Required work -> Write out once more the lines running from the top of the entries below to the line with "Q102: PNP TIP127", both ends included.

Records to use ->
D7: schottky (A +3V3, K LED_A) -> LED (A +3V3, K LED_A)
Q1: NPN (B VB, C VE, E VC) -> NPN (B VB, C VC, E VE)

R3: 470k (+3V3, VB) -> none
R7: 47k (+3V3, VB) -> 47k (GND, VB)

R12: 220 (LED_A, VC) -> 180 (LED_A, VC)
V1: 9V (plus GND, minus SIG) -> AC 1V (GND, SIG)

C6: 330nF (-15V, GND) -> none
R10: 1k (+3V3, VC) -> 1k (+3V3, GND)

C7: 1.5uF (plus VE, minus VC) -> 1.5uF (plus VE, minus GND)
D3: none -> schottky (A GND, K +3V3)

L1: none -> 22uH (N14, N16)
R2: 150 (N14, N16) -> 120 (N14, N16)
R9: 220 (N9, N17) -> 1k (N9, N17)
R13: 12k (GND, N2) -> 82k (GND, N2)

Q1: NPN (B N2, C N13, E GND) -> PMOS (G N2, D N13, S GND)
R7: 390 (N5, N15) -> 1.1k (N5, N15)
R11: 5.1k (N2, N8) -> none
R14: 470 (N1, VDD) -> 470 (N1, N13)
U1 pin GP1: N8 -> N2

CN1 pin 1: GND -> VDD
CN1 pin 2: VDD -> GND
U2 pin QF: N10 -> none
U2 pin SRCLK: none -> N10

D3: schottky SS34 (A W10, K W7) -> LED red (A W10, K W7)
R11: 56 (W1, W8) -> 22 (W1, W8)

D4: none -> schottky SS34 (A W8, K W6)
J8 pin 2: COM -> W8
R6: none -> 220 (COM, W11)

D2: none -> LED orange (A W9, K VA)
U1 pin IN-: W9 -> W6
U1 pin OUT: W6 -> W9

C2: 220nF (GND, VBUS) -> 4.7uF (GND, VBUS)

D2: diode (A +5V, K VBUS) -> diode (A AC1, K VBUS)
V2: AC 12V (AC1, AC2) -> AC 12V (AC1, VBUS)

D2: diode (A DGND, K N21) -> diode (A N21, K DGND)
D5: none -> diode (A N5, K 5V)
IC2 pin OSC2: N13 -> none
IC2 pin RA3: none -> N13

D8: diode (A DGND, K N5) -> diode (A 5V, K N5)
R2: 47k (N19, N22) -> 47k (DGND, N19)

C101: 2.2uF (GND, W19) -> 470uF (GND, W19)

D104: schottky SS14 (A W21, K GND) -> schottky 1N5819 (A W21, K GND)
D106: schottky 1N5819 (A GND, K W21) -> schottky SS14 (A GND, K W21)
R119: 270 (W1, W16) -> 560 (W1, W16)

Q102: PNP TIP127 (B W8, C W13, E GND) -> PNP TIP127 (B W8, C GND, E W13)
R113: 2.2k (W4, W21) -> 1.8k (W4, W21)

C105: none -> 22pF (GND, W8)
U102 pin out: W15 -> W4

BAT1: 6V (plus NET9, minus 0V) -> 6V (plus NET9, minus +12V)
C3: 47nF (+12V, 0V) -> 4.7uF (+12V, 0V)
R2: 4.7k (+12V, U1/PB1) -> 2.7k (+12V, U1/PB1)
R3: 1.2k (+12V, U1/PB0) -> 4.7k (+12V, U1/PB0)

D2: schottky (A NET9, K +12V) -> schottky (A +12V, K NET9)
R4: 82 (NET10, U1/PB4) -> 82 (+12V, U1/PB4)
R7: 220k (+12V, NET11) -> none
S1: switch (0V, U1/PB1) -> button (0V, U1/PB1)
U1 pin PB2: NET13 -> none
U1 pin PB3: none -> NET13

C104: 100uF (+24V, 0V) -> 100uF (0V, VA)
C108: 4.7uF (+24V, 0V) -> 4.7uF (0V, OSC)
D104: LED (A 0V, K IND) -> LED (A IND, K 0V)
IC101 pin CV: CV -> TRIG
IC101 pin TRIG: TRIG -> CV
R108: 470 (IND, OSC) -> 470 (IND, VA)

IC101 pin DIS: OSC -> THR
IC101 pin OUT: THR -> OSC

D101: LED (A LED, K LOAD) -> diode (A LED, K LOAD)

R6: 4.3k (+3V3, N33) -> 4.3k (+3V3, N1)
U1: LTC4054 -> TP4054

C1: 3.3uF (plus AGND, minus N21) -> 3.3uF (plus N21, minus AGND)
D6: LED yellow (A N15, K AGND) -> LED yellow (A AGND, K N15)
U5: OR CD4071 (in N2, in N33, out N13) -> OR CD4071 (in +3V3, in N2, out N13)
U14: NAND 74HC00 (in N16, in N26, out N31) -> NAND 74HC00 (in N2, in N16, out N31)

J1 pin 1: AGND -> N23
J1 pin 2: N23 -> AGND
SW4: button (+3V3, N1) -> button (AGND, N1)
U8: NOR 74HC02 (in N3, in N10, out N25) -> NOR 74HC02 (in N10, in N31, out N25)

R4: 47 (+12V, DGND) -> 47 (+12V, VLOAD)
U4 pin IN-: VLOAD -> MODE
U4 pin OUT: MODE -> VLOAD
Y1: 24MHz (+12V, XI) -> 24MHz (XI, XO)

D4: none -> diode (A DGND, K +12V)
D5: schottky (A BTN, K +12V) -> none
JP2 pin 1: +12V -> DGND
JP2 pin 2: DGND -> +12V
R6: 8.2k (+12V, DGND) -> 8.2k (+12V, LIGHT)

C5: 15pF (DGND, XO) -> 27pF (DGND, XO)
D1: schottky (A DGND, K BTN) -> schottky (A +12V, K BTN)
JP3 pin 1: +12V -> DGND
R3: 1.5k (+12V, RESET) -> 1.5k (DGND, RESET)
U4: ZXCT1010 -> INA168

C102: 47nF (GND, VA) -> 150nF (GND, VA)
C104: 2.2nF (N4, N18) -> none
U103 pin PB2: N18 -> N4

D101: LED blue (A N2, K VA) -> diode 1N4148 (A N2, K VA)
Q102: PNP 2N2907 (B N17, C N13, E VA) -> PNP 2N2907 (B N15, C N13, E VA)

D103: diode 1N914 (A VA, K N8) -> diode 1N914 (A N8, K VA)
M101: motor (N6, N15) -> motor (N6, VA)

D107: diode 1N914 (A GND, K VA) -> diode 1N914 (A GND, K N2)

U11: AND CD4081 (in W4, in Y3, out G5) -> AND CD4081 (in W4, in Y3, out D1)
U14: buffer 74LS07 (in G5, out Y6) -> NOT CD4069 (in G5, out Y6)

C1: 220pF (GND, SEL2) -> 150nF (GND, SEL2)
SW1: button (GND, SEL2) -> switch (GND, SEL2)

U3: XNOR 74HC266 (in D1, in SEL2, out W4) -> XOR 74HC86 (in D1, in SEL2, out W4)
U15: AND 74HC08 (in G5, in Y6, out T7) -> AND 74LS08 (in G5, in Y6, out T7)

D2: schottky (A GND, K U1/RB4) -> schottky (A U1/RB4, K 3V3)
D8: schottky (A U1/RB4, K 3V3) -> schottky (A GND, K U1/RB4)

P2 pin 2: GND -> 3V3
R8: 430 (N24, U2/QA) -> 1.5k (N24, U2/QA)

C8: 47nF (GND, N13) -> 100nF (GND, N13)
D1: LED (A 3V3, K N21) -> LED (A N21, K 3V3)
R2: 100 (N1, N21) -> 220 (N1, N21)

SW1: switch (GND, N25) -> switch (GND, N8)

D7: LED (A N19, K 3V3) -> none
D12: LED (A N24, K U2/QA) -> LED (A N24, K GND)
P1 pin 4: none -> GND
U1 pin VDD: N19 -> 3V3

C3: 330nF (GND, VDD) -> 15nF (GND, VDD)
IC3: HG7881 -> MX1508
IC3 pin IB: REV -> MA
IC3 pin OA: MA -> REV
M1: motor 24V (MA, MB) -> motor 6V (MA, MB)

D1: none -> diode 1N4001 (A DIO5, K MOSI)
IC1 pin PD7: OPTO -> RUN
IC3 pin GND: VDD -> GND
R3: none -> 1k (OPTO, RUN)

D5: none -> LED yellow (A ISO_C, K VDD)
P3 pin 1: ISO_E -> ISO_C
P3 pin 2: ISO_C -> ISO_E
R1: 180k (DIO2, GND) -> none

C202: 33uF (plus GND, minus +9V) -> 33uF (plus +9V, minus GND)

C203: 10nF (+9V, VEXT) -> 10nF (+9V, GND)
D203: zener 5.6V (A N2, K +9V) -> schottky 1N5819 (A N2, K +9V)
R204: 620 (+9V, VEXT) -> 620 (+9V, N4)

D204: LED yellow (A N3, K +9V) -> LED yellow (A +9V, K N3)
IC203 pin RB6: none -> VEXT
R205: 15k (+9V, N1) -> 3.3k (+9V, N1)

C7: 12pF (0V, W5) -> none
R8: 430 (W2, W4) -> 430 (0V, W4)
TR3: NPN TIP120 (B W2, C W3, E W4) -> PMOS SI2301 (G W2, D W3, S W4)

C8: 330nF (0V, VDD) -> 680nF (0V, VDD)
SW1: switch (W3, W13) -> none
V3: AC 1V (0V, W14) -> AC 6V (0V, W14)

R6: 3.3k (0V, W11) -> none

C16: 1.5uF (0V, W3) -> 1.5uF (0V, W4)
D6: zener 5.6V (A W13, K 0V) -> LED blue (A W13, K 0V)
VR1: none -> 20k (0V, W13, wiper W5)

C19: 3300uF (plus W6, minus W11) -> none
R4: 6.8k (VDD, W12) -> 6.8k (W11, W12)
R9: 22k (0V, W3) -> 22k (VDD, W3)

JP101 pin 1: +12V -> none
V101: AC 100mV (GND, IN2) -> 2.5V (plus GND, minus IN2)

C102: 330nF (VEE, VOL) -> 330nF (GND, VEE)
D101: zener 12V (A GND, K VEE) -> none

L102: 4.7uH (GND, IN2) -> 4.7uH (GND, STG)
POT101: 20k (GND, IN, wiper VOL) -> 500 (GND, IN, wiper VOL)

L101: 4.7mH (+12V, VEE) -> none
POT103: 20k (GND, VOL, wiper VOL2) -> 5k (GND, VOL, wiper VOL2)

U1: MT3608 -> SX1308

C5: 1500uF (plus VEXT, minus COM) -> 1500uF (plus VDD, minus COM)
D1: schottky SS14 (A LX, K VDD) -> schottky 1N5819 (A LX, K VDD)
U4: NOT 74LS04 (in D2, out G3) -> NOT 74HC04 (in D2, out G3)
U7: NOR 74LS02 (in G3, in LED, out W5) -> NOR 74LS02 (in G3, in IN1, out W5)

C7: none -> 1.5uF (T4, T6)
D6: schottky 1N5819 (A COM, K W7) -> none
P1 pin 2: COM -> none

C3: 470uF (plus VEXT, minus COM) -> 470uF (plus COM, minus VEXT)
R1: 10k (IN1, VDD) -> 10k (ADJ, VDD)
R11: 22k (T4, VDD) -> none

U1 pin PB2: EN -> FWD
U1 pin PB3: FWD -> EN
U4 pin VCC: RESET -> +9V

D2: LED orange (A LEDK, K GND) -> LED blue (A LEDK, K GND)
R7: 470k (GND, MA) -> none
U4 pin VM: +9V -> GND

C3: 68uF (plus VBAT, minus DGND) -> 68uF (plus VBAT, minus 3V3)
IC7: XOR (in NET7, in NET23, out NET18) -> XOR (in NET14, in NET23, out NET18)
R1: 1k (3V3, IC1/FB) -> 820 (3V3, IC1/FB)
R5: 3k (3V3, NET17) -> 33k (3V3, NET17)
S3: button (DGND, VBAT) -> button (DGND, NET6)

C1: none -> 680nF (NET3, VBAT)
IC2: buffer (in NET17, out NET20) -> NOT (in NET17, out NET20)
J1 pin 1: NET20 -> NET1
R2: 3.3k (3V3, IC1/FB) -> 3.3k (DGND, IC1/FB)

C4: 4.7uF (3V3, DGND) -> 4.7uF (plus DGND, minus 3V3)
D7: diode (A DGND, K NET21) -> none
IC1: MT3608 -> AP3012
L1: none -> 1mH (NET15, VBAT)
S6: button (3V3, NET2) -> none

Answer to this task ->
D7: schottky (A +3V3, K LED_A) -> LED (A +3V3, K LED_A)
Q1: NPN (B VB, C VE, E VC) -> NPN (B VB, C VC, E VE)

R3: 470k (+3V3, VB) -> none
R7: 47k (+3V3, VB) -> 47k (GND, VB)

R12: 220 (LED_A, VC) -> 180 (LED_A, VC)
V1: 9V (plus GND, minus SIG) -> AC 1V (GND, SIG)

C6: 330nF (-15V, GND) -> none
R10: 1k (+3V3, VC) -> 1k (+3V3, GND)

C7: 1.5uF (plus VE, minus VC) -> 1.5uF (plus VE, minus GND)
D3: none -> schottky (A GND, K +3V3)

L1: none -> 22uH (N14, N16)
R2: 150 (N14, N16) -> 120 (N14, N16)
R9: 220 (N9, N17) -> 1k (N9, N17)
R13: 12k (GND, N2) -> 82k (GND, N2)

Q1: NPN (B N2, C N13, E GND) -> PMOS (G N2, D N13, S GND)
R7: 390 (N5, N15) -> 1.1k (N5, N15)
R11: 5.1k (N2, N8) -> none
R14: 470 (N1, VDD) -> 470 (N1, N13)
U1 pin GP1: N8 -> N2

CN1 pin 1: GND -> VDD
CN1 pin 2: VDD -> GND
U2 pin QF: N10 -> none
U2 pin SRCLK: none -> N10

D3: schottky SS34 (A W10, K W7) -> LED red (A W10, K W7)
R11: 56 (W1, W8) -> 22 (W1, W8)

D4: none -> schottky SS34 (A W8, K W6)
J8 pin 2: COM -> W8
R6: none -> 220 (COM, W11)

D2: none -> LED orange (A W9, K VA)
U1 pin IN-: W9 -> W6
U1 pin OUT: W6 -> W9

C2: 220nF (GND, VBUS) -> 4.7uF (GND, VBUS)

D2: diode (A +5V, K VBUS) -> diode (A AC1, K VBUS)
V2: AC 12V (AC1, AC2) -> AC 12V (AC1, VBUS)

D2: diode (A DGND, K N21) -> diode (A N21, K DGND)
D5: none -> diode (A N5, K 5V)
IC2 pin OSC2: N13 -> none
IC2 pin RA3: none -> N13

D8: diode (A DGND, K N5) -> diode (A 5V, K N5)
R2: 47k (N19, N22) -> 47k (DGND, N19)

C101: 2.2uF (GND, W19) -> 470uF (GND, W19)

D104: schottky SS14 (A W21, K GND) -> schottky 1N5819 (A W21, K GND)
D106: schottky 1N5819 (A GND, K W21) -> schottky SS14 (A GND, K W21)
R119: 270 (W1, W16) -> 560 (W1, W16)

Q102: PNP TIP127 (B W8, C W13, E GND) -> PNP TIP127 (B W8, C GND, E W13)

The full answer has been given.